> [Work task] Return every line from the records below with the string "cube".

Records for processing Block Start

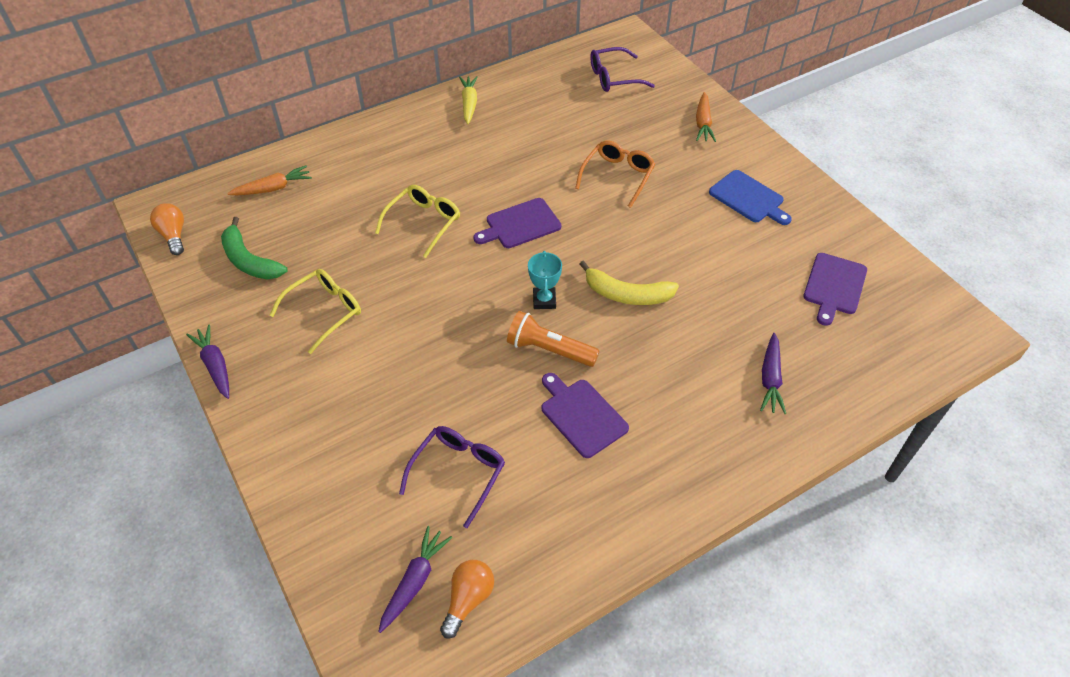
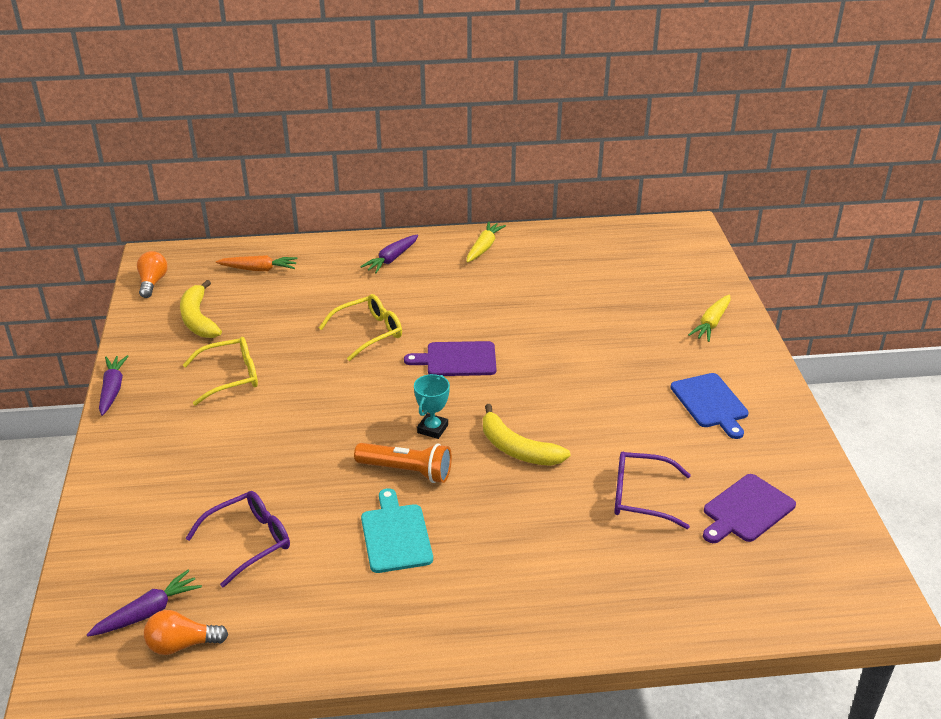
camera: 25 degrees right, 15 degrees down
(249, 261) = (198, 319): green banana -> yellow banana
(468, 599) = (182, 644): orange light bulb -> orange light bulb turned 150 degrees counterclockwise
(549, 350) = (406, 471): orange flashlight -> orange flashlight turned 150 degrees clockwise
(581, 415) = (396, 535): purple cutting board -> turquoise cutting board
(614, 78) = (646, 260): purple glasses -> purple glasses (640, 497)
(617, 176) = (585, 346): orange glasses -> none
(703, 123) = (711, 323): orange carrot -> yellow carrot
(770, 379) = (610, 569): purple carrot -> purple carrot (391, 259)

Records for processing Block End
Records for processing Block Start

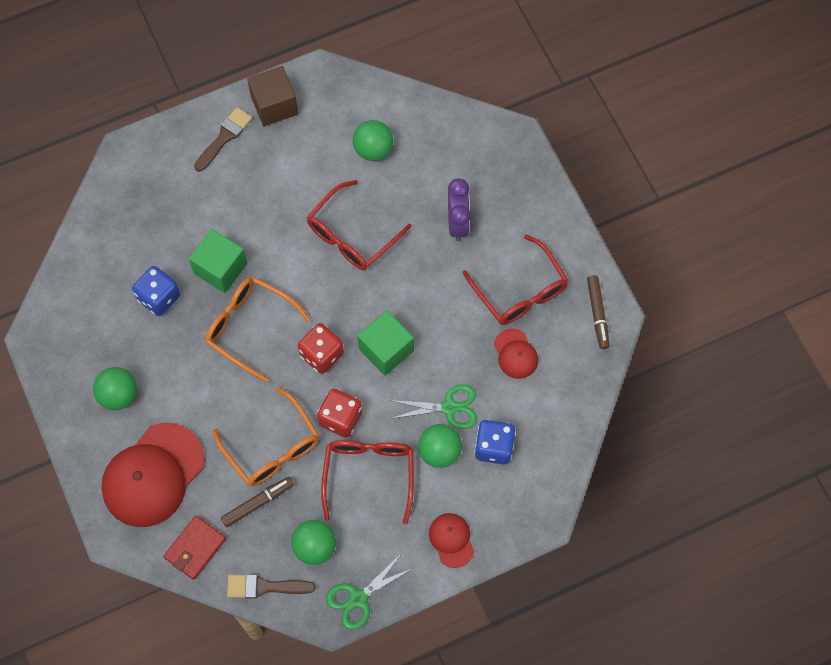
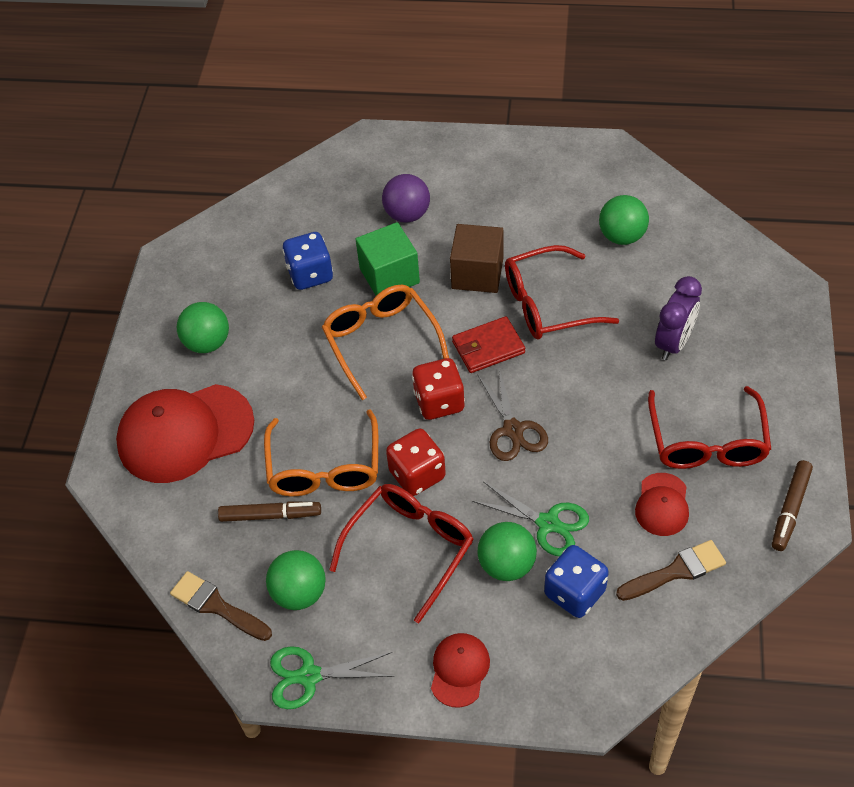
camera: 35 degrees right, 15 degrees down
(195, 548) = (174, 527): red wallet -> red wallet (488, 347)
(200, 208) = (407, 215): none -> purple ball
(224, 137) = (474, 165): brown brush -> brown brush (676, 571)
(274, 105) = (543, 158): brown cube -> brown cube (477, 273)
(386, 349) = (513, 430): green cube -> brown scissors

Records for processing Block End

> [Task output]
(274, 105) = (543, 158): brown cube -> brown cube (477, 273)
(386, 349) = (513, 430): green cube -> brown scissors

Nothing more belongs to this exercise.